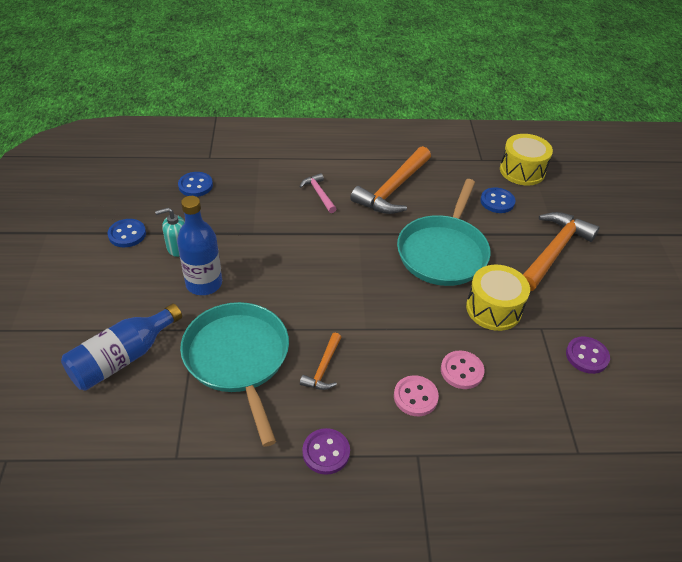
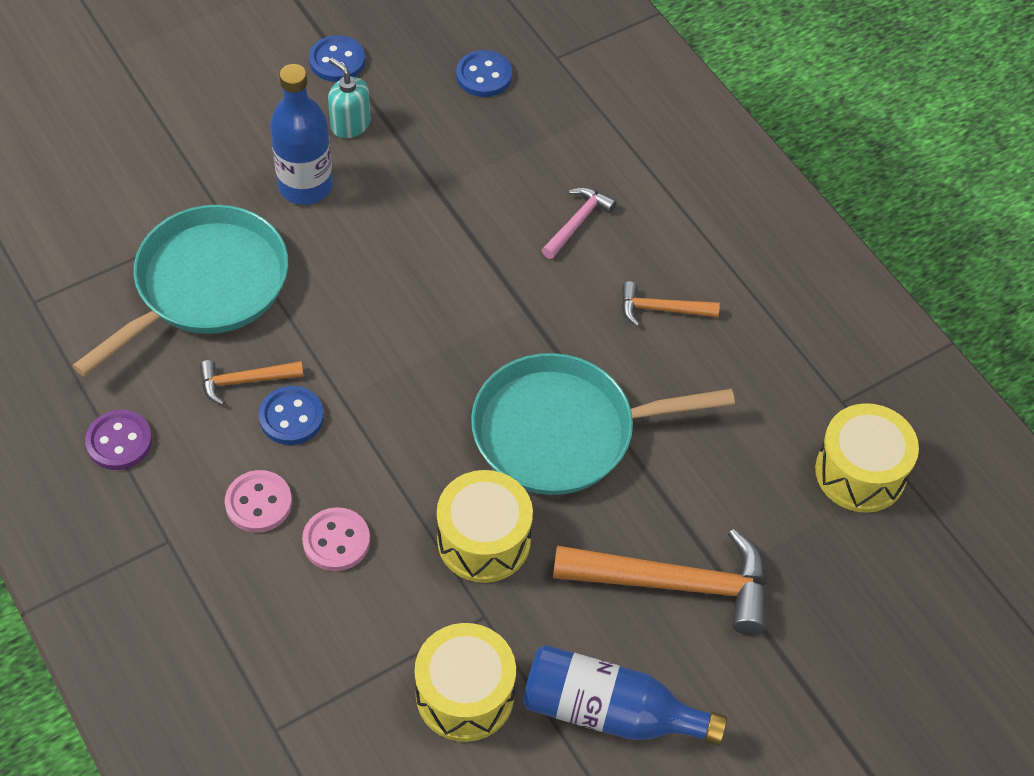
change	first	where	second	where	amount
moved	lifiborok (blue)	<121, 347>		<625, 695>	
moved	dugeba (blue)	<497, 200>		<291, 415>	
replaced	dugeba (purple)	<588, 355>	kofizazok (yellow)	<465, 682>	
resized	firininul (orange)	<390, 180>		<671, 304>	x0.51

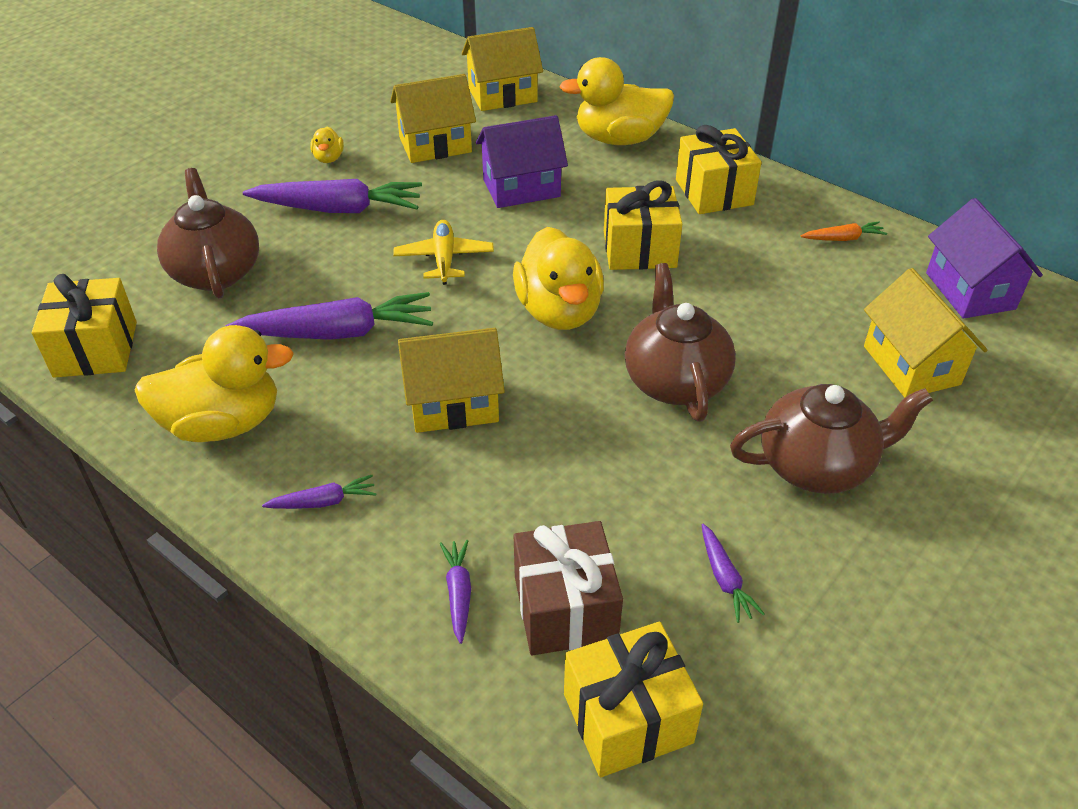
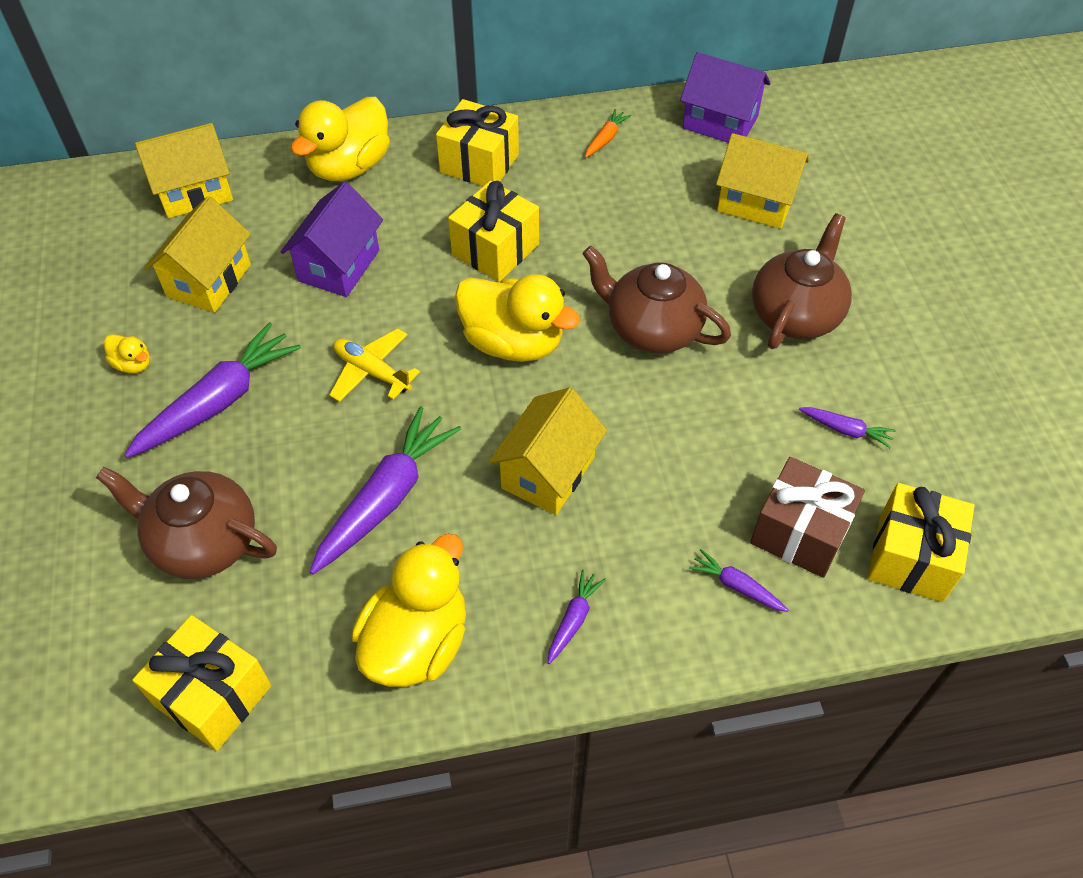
change	first	where	second	where	amount
turned	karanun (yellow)	<502, 69>		<184, 170>	45 degrees clockwise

..............................

WHAT YOU HAVE TO DO :: Would you please set down the listing above exactly, minus its images?

ANSWER TO THIS TASK ::
change	first	where	second	where	amount
moved	lifiborok (blue)	<121, 347>		<625, 695>	
moved	dugeba (blue)	<497, 200>		<291, 415>	
replaced	dugeba (purple)	<588, 355>	kofizazok (yellow)	<465, 682>	
resized	firininul (orange)	<390, 180>		<671, 304>	x0.51

change	first	where	second	where	amount
turned	karanun (yellow)	<502, 69>		<184, 170>	45 degrees clockwise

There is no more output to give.